Record set Start Marker

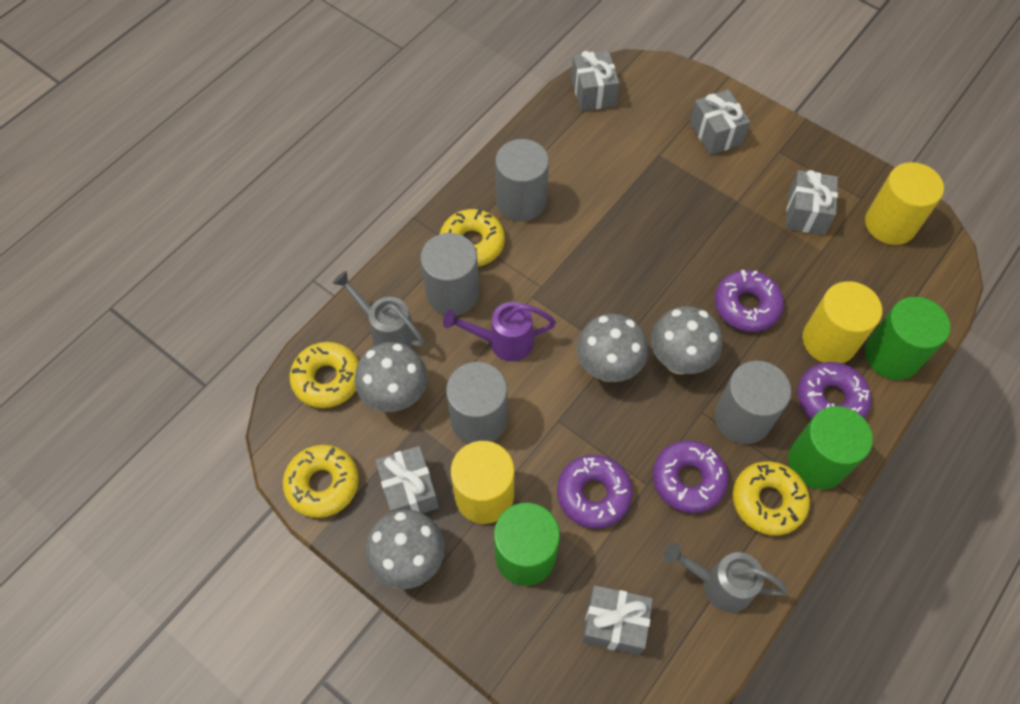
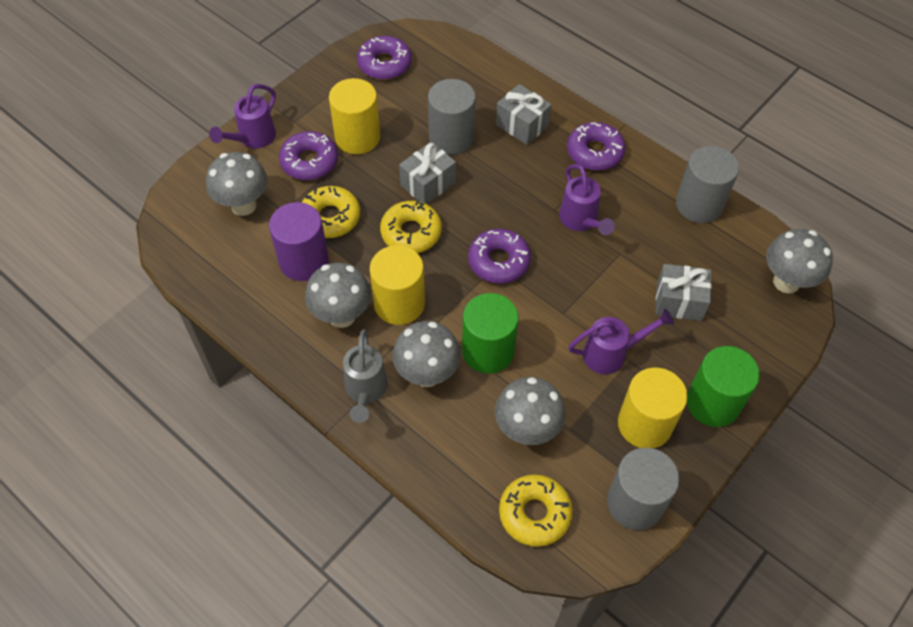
green cylinder: 3 -> 2
grey cylinder: 4 -> 3
grey gift: 5 -> 3
grey mushroom: 4 -> 5
grey watering can: 2 -> 1
purple cylinder: 0 -> 1
purple watering can: 1 -> 3
yellow donut: 4 -> 3

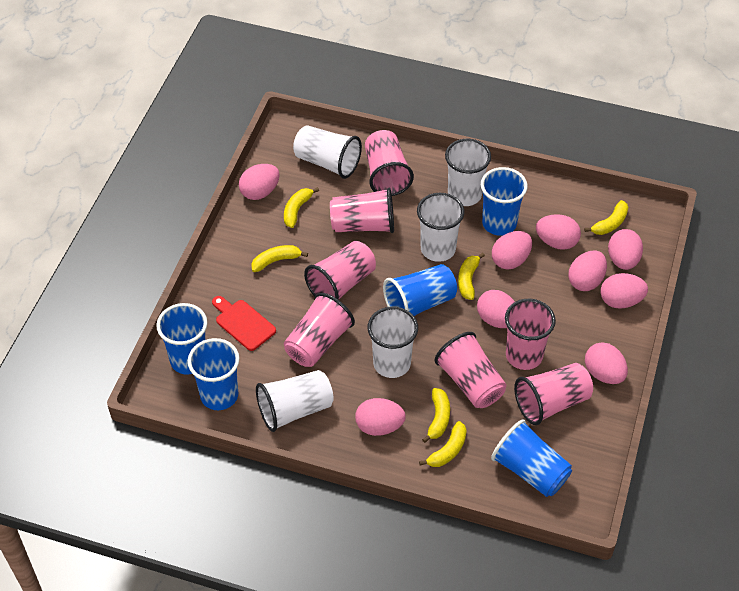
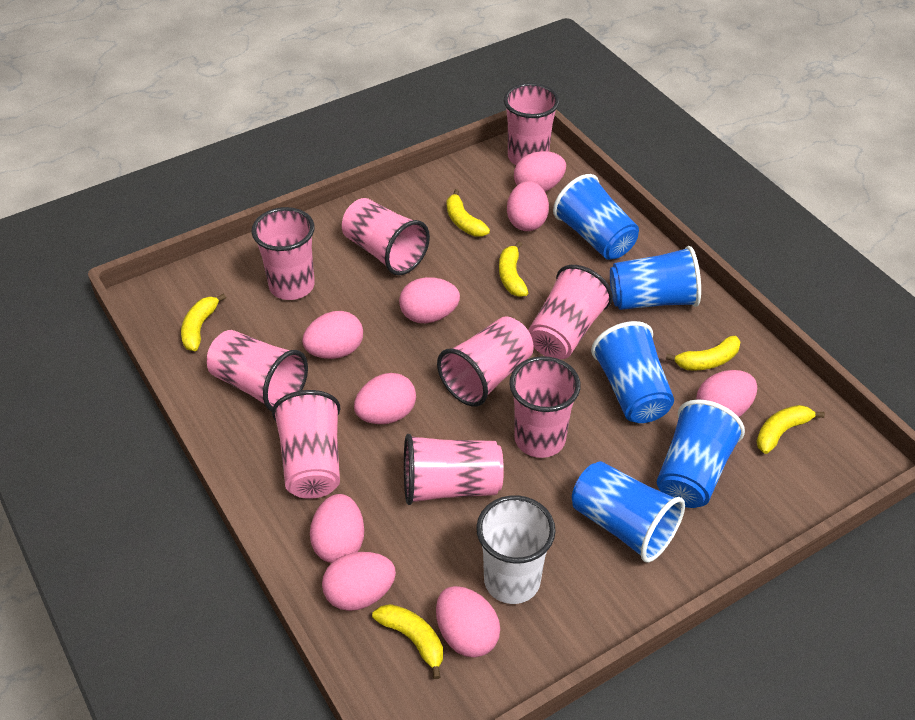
pink cup: 7 -> 9
red cutting board: 1 -> 0
white cup: 5 -> 1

Record set End Marker

Activity. Could you set down exactly, and only, the lines from the line containing "grey mushroom: 4 -> 5" through the last line of the records, both included, without the pictures?

Result.
grey mushroom: 4 -> 5
grey watering can: 2 -> 1
purple cylinder: 0 -> 1
purple watering can: 1 -> 3
yellow donut: 4 -> 3

pink cup: 7 -> 9
red cutting board: 1 -> 0
white cup: 5 -> 1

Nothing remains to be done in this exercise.